## TASK INSTRUCTIONS
Below this sentence is a listing; return exactly its lines from the one with "(302, 504) = (534, 518): none -> red robot" to the one with "(490, 241) = (626, 195): blue", both kept, and nothing more.

## MATERIAL PROVIDED
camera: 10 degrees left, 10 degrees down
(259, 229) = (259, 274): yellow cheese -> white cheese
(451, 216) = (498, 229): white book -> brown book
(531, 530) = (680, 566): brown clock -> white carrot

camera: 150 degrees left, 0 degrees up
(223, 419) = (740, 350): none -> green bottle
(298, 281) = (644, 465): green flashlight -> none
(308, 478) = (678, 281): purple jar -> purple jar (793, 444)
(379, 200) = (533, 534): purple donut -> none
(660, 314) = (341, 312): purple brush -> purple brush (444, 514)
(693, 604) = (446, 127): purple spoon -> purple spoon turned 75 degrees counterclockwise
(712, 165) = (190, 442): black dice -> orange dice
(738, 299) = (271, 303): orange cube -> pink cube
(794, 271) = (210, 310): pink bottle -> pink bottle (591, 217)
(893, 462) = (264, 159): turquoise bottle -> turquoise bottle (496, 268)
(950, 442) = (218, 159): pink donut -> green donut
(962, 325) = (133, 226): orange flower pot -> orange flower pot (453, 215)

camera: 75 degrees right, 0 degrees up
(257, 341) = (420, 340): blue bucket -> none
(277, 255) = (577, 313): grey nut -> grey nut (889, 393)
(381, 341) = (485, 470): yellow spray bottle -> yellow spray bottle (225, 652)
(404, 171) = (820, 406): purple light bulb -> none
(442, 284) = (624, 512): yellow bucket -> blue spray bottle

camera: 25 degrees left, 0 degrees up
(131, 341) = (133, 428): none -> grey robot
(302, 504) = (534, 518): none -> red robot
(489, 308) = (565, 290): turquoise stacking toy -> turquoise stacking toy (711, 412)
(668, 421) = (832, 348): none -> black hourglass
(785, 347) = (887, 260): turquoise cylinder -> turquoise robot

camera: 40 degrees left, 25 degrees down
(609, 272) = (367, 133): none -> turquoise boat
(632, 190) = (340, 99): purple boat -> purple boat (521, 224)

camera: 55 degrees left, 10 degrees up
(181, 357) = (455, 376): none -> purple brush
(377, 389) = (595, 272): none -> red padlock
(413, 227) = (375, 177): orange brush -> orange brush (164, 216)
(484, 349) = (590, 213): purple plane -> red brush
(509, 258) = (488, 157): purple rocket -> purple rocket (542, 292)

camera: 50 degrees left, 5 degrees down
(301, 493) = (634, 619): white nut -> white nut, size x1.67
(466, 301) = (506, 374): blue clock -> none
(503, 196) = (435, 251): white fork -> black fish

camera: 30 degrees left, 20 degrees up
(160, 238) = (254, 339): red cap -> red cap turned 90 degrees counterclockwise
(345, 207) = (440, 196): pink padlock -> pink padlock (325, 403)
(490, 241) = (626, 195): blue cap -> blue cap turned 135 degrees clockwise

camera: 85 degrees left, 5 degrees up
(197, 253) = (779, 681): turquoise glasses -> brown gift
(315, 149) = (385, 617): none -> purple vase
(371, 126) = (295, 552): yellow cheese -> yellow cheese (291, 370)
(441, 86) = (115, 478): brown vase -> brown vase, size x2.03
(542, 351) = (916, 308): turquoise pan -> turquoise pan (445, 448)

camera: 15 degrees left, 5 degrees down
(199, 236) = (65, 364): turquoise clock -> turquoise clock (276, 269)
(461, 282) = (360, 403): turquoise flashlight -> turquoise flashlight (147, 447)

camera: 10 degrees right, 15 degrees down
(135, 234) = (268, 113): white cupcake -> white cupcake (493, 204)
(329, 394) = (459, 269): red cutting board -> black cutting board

## PROBLEM SOLUTION
(302, 504) = (534, 518): none -> red robot
(489, 308) = (565, 290): turquoise stacking toy -> turquoise stacking toy (711, 412)
(668, 421) = (832, 348): none -> black hourglass
(785, 347) = (887, 260): turquoise cylinder -> turquoise robot

camera: 40 degrees left, 25 degrees down
(609, 272) = (367, 133): none -> turquoise boat
(632, 190) = (340, 99): purple boat -> purple boat (521, 224)

camera: 55 degrees left, 10 degrees up
(181, 357) = (455, 376): none -> purple brush
(377, 389) = (595, 272): none -> red padlock
(413, 227) = (375, 177): orange brush -> orange brush (164, 216)
(484, 349) = (590, 213): purple plane -> red brush
(509, 258) = (488, 157): purple rocket -> purple rocket (542, 292)

camera: 50 degrees left, 5 degrees down
(301, 493) = (634, 619): white nut -> white nut, size x1.67
(466, 301) = (506, 374): blue clock -> none
(503, 196) = (435, 251): white fork -> black fish

camera: 30 degrees left, 20 degrees up
(160, 238) = (254, 339): red cap -> red cap turned 90 degrees counterclockwise
(345, 207) = (440, 196): pink padlock -> pink padlock (325, 403)
(490, 241) = (626, 195): blue cap -> blue cap turned 135 degrees clockwise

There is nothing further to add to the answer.